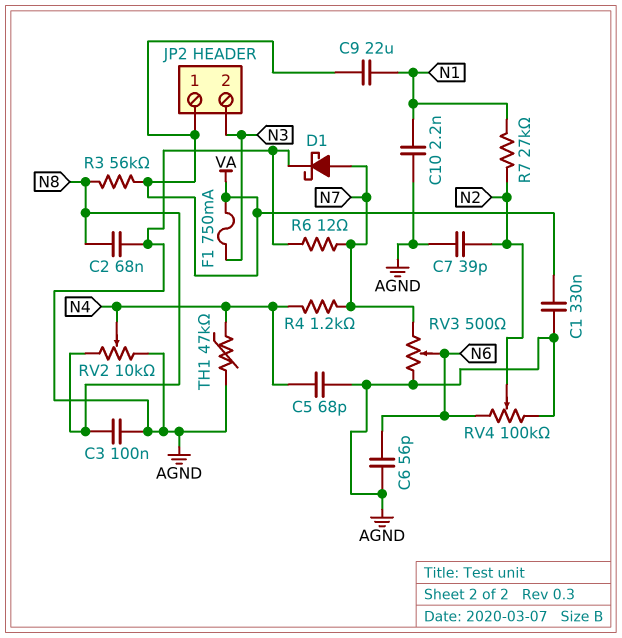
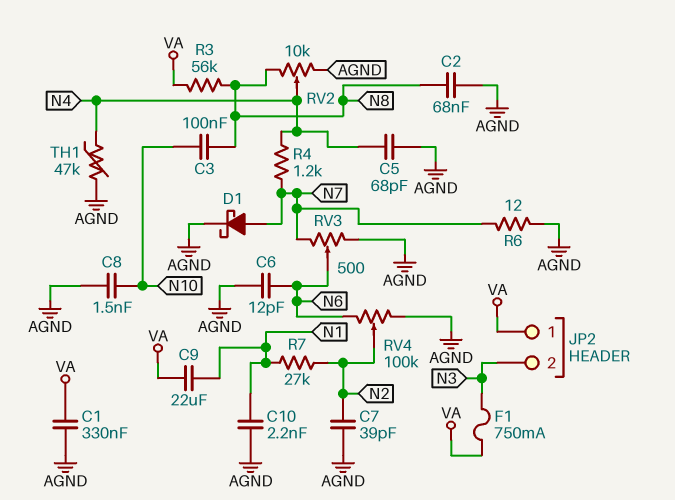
C3: 100nF (AGND, N8) -> 100nF (N8, N10)
C6: 56pF (AGND, N6) -> 12pF (AGND, N6)
C8: none -> 1.5nF (AGND, N10)

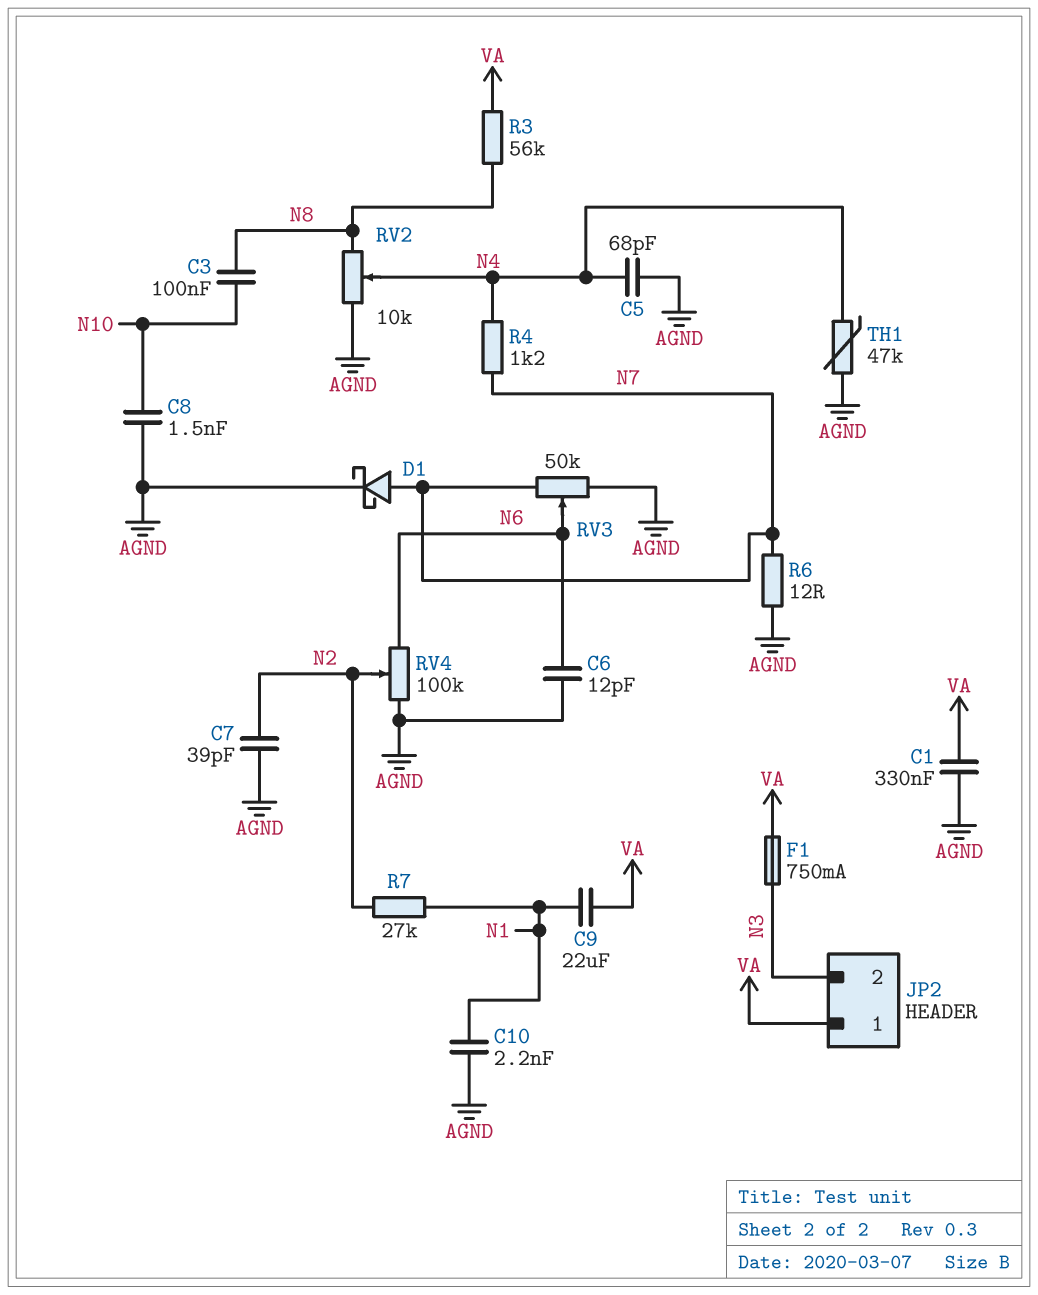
C2: 68nF (AGND, N8) -> none
RV3: 500 (AGND, N7, wiper N6) -> 50k (AGND, N7, wiper N6)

* **AIM OF THE EXERCISE**
Without the pictures, give back the entries exactly.

* **TASK RESULT**
C3: 100nF (AGND, N8) -> 100nF (N8, N10)
C6: 56pF (AGND, N6) -> 12pF (AGND, N6)
C8: none -> 1.5nF (AGND, N10)

C2: 68nF (AGND, N8) -> none
RV3: 500 (AGND, N7, wiper N6) -> 50k (AGND, N7, wiper N6)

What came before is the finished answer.